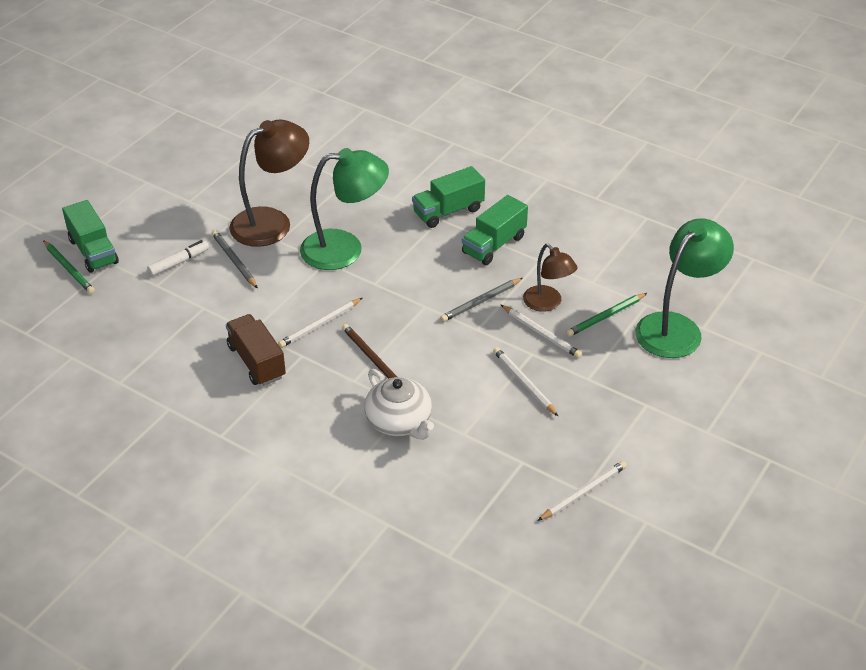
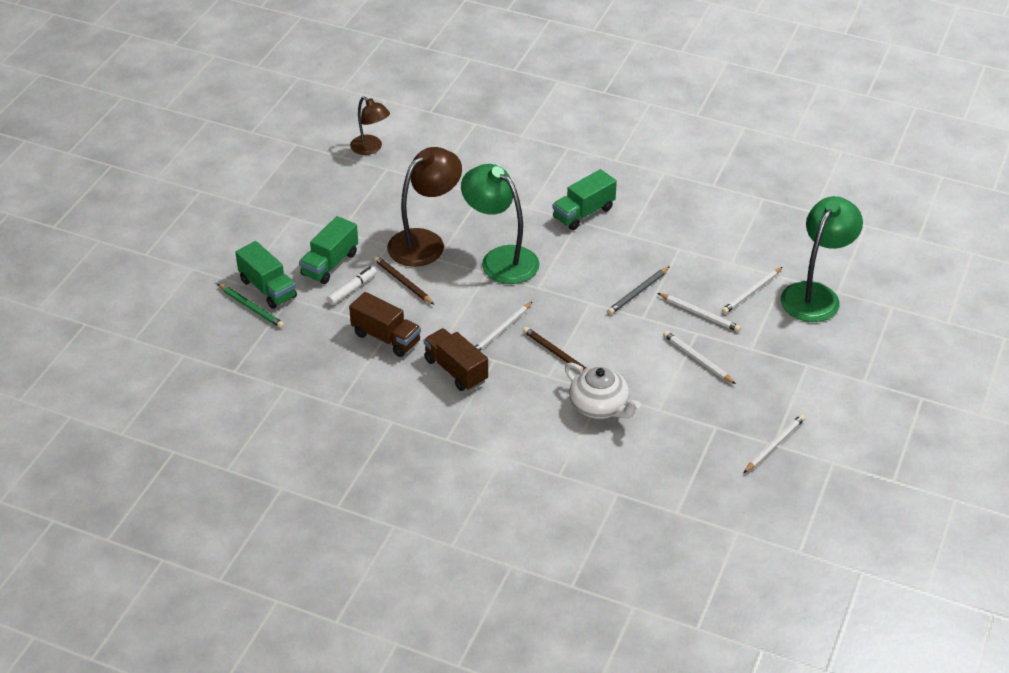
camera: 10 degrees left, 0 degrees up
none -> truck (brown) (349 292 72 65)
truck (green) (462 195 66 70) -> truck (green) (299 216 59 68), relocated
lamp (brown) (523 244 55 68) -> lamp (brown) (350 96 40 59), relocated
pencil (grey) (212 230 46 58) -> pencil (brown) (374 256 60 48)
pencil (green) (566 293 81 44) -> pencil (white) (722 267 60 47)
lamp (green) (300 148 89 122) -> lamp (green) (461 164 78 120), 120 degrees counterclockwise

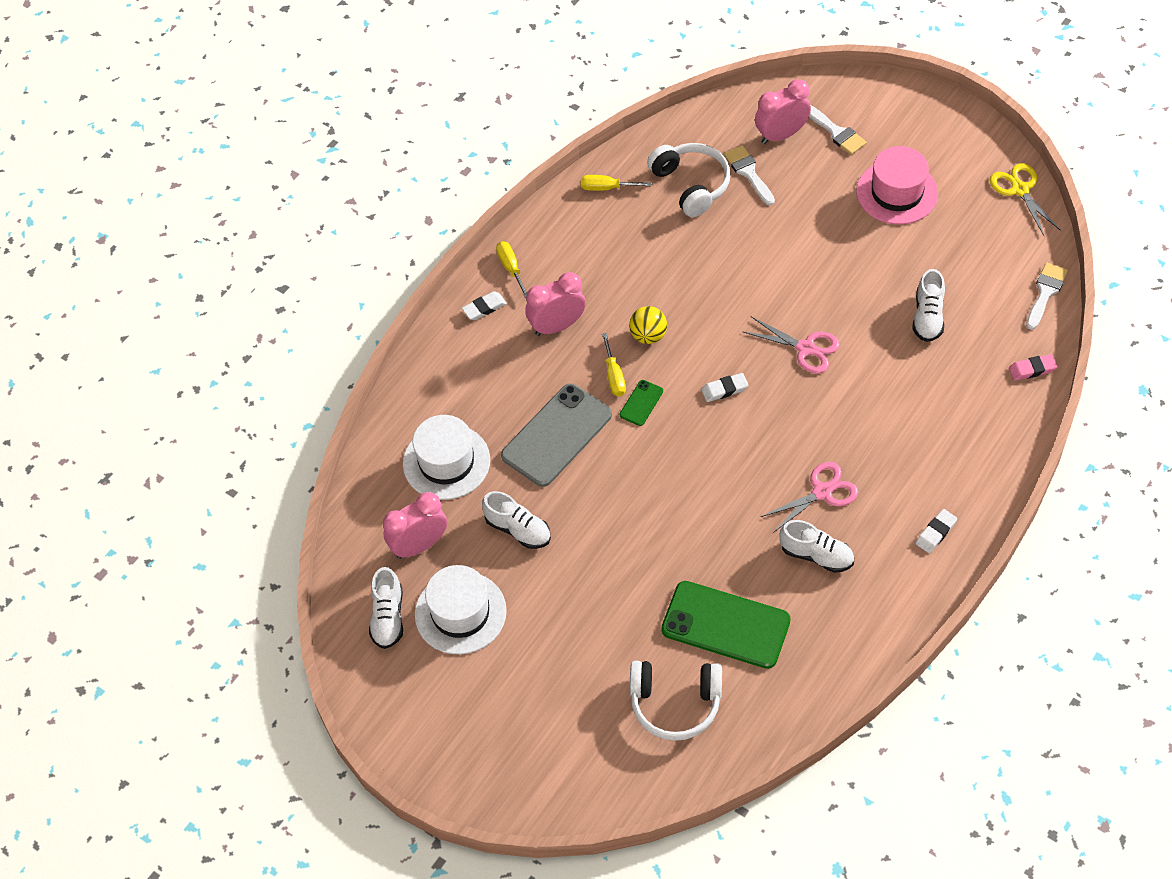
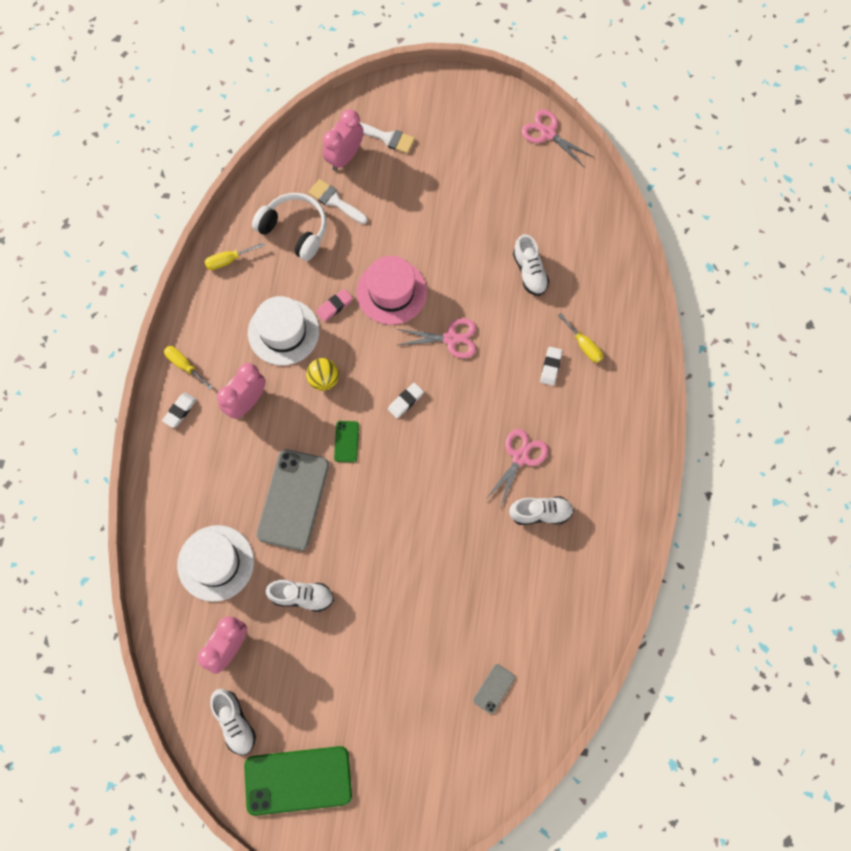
camera: 30 degrees left, 15 degrees up
brush (white) (1026 262 42 68) -> none
hat (white) (415 565 92 89) -> hat (white) (248 296 71 69), relocated
screwdriver (yellow) (602 333 24 63) -> screwdriver (yellow) (558 313 45 50), relocated
phone (green) (661 581 130 88) -> phone (green) (244 746 108 70), relocated
hat (pink) (856 146 82 79) -> hat (pink) (356 256 71 69), relocated
eraser (white) (916 509 41 44) -> eraser (white) (540 347 22 39), relocated
eraser (pink) (1009 354 49 27) -> eraser (pink) (316 289 37 33), relocated
headphones (white) (630 661 92 80) -> phone (grey) (473 664 42 50)
scissors (yellow) (990 163 71 73) -> scissors (pink) (522 110 71 57)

= = = = = = =

*EXERCISE BRIEF:* Each entry above should be printed exactly, and any picture in it left out.

*EXERCISE ANSWER:*
camera: 10 degrees left, 0 degrees up
none -> truck (brown) (349 292 72 65)
truck (green) (462 195 66 70) -> truck (green) (299 216 59 68), relocated
lamp (brown) (523 244 55 68) -> lamp (brown) (350 96 40 59), relocated
pencil (grey) (212 230 46 58) -> pencil (brown) (374 256 60 48)
pencil (green) (566 293 81 44) -> pencil (white) (722 267 60 47)
lamp (green) (300 148 89 122) -> lamp (green) (461 164 78 120), 120 degrees counterclockwise

camera: 30 degrees left, 15 degrees up
brush (white) (1026 262 42 68) -> none
hat (white) (415 565 92 89) -> hat (white) (248 296 71 69), relocated
screwdriver (yellow) (602 333 24 63) -> screwdriver (yellow) (558 313 45 50), relocated
phone (green) (661 581 130 88) -> phone (green) (244 746 108 70), relocated
hat (pink) (856 146 82 79) -> hat (pink) (356 256 71 69), relocated
eraser (white) (916 509 41 44) -> eraser (white) (540 347 22 39), relocated
eraser (pink) (1009 354 49 27) -> eraser (pink) (316 289 37 33), relocated
headphones (white) (630 661 92 80) -> phone (grey) (473 664 42 50)
scissors (yellow) (990 163 71 73) -> scissors (pink) (522 110 71 57)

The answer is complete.